#### [EXERCISE INPUTS]
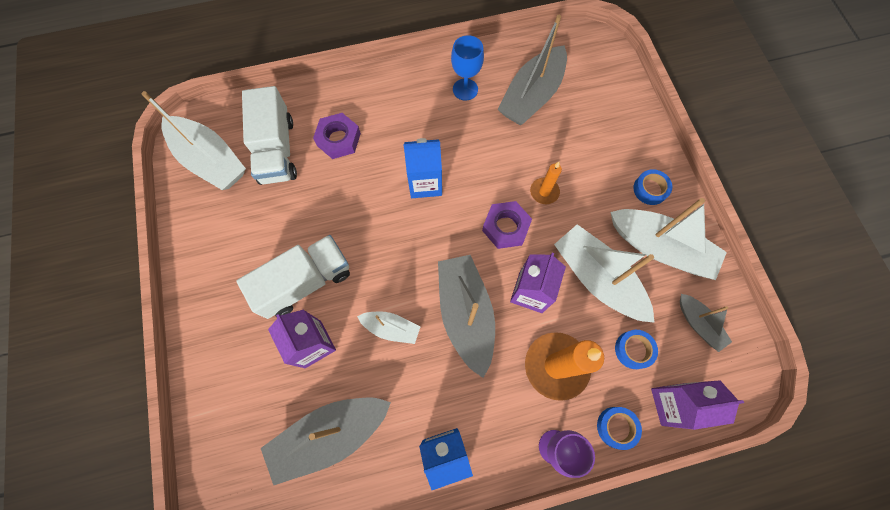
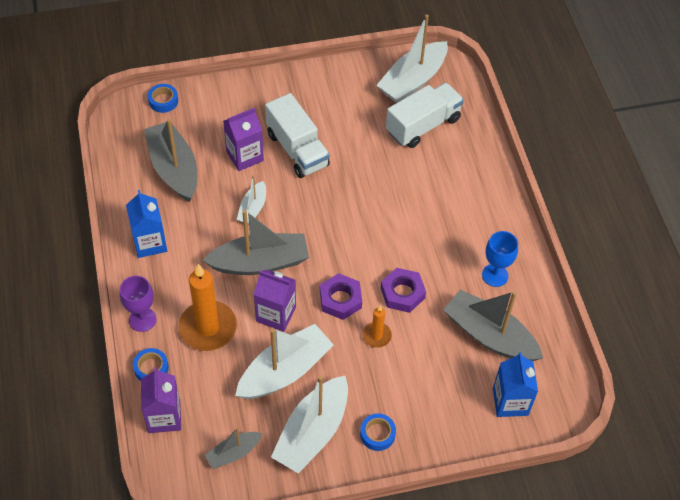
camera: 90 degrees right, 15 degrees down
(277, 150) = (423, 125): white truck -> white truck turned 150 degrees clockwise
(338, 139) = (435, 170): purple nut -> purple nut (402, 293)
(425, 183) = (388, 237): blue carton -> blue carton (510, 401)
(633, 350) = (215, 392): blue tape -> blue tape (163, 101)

#### [WHAT THE TASK ASKS]
Images stay out; everything else in the records must be given again exactly.

#### [SOLUTION BELOW]
camera: 90 degrees right, 15 degrees down
(277, 150) = (423, 125): white truck -> white truck turned 150 degrees clockwise
(338, 139) = (435, 170): purple nut -> purple nut (402, 293)
(425, 183) = (388, 237): blue carton -> blue carton (510, 401)
(633, 350) = (215, 392): blue tape -> blue tape (163, 101)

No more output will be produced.